• [TRY IT]:
All lines below containing "yellow" are to be listed.

Segment Start: DATASET CONTENT

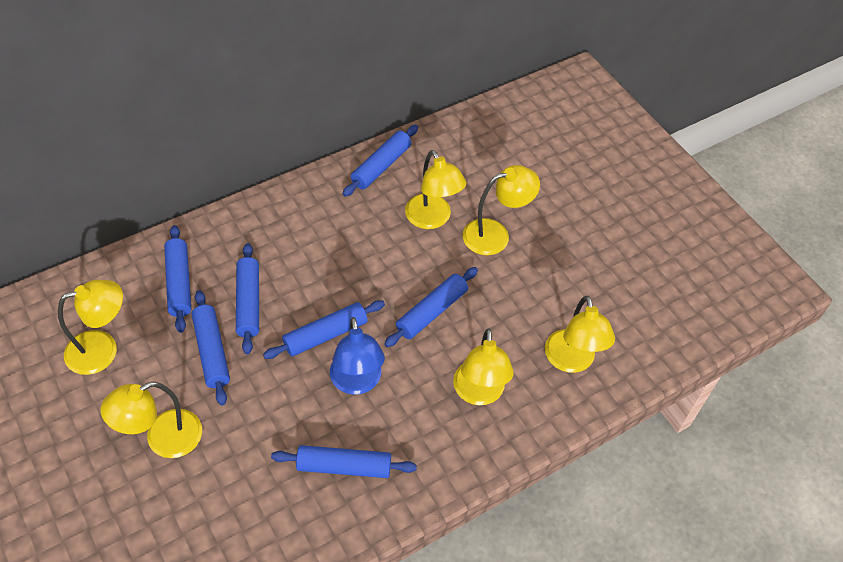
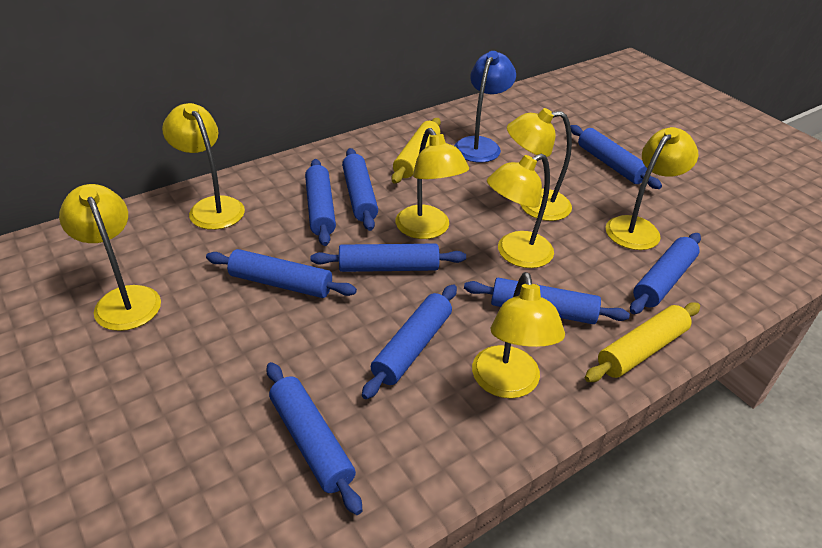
blue rolling pin: 7 -> 9
yellow lamp: 6 -> 7
yellow rolling pin: 0 -> 2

Segment End: DATASET CONTENT

• [OUTPUT OF THE EXERCISE]:
yellow lamp: 6 -> 7
yellow rolling pin: 0 -> 2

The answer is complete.